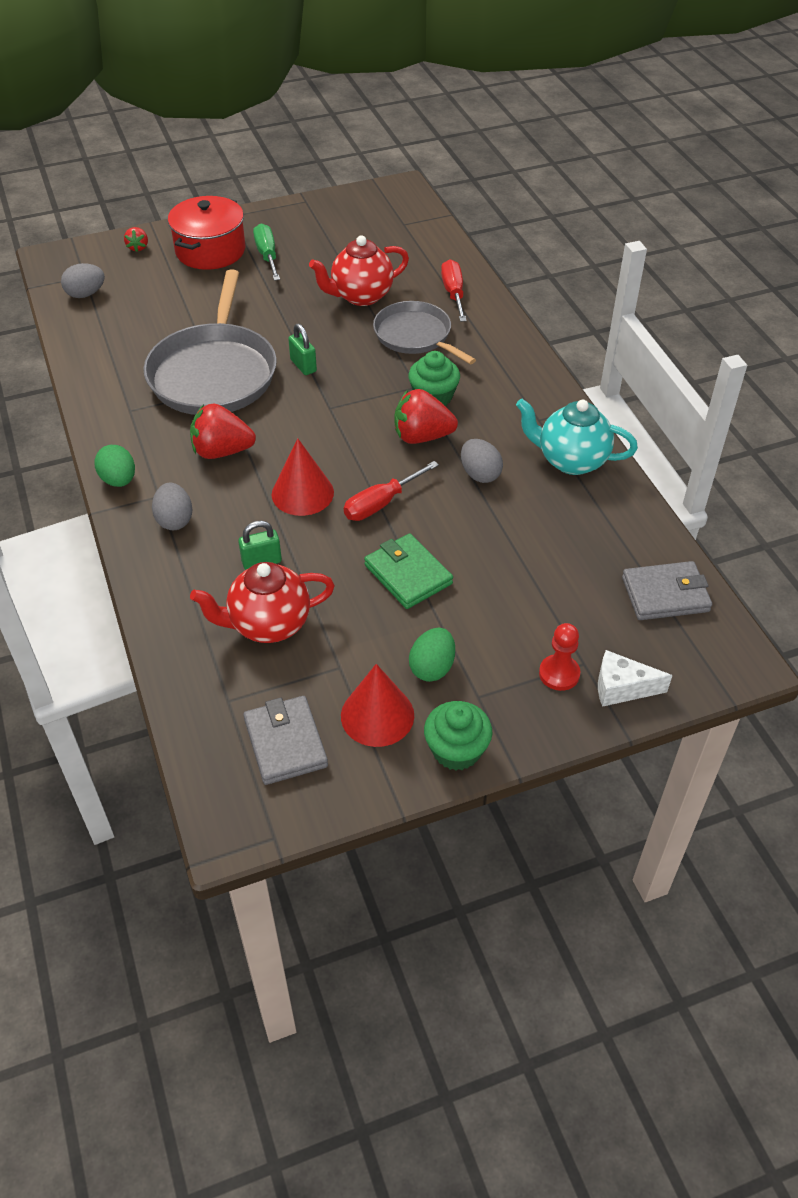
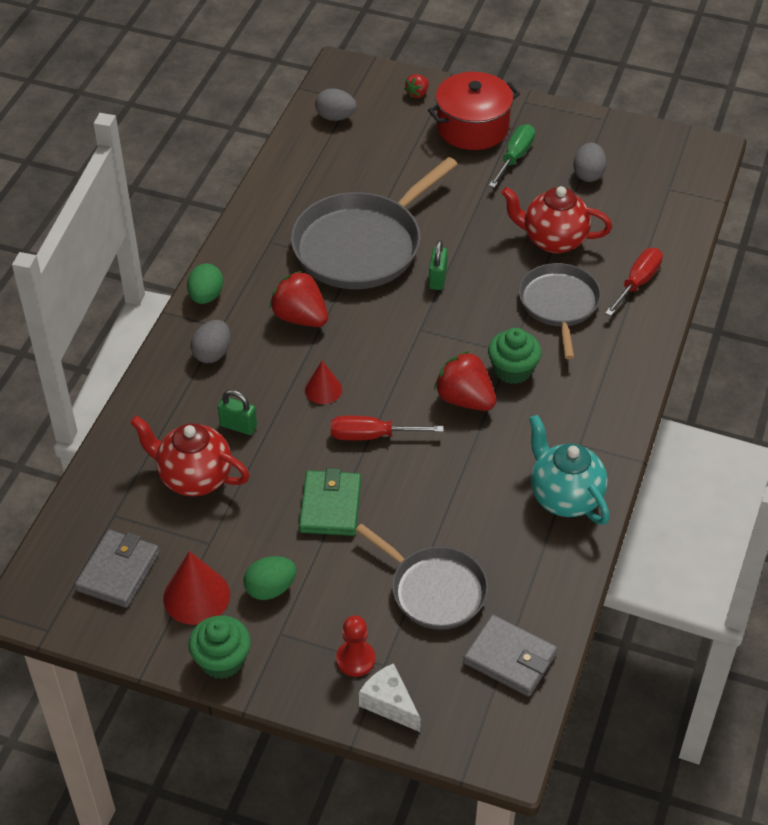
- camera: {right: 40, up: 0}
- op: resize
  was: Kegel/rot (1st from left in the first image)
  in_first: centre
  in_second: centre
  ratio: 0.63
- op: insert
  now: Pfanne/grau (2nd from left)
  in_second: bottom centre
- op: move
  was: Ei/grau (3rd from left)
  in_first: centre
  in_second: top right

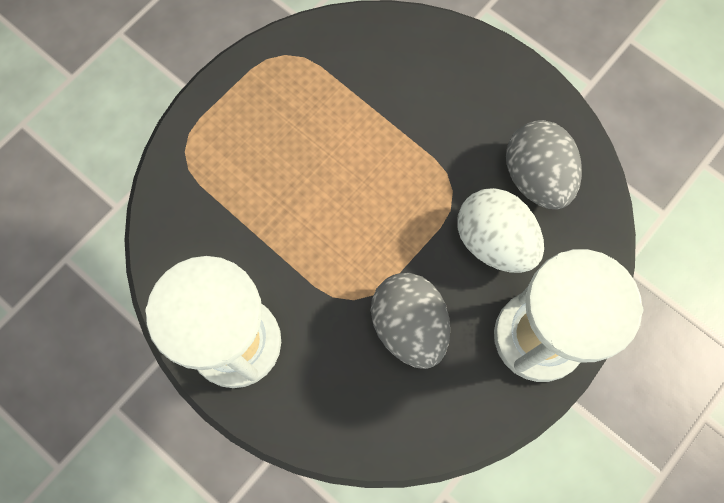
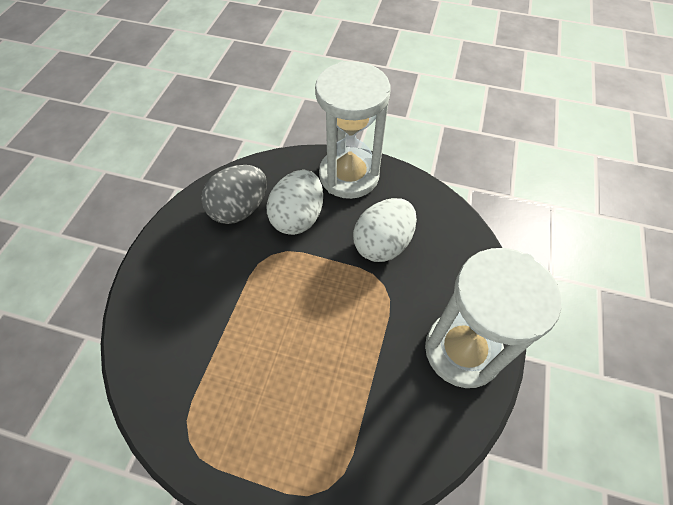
- camera: {right: -115, up: -15}
- op: recolor
  was: Ei/grau (1st from left)
  now: Ei/weiß (2nd from left)
  in_first: centre
  in_second: centre

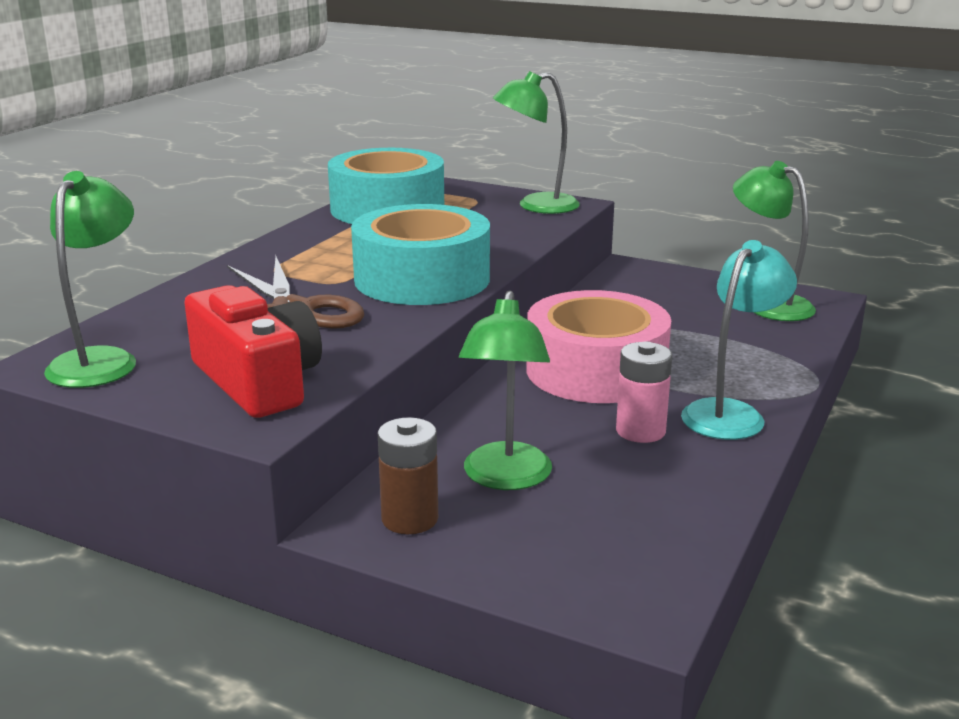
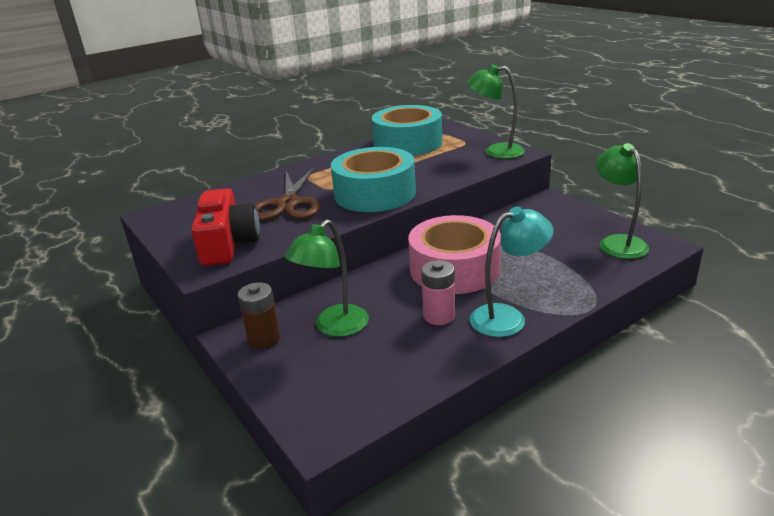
- camera: {right: 30, up: 5}
- op: delete
  was: Lampe/grün (1st from left)
  in_first: middle left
===
## TASK GOAL
Answer with a single number: how many lines in the data above have the string "camera" in them?

## REPLY TO THE TASK
3